(Records excerpted from a collection)
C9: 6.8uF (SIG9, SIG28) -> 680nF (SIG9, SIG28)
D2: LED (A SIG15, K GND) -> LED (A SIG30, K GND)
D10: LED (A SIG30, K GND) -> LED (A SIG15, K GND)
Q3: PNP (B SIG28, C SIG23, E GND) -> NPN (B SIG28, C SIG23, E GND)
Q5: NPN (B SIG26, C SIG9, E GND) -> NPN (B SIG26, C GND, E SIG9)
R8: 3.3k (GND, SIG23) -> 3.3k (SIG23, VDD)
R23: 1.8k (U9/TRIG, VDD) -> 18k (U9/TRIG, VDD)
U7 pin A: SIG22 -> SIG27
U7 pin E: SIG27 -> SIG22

AIM OF THE TASK - A complete, exact transcription of the data above is the required answer.

RESPONSE -
C9: 6.8uF (SIG9, SIG28) -> 680nF (SIG9, SIG28)
D2: LED (A SIG15, K GND) -> LED (A SIG30, K GND)
D10: LED (A SIG30, K GND) -> LED (A SIG15, K GND)
Q3: PNP (B SIG28, C SIG23, E GND) -> NPN (B SIG28, C SIG23, E GND)
Q5: NPN (B SIG26, C SIG9, E GND) -> NPN (B SIG26, C GND, E SIG9)
R8: 3.3k (GND, SIG23) -> 3.3k (SIG23, VDD)
R23: 1.8k (U9/TRIG, VDD) -> 18k (U9/TRIG, VDD)
U7 pin A: SIG22 -> SIG27
U7 pin E: SIG27 -> SIG22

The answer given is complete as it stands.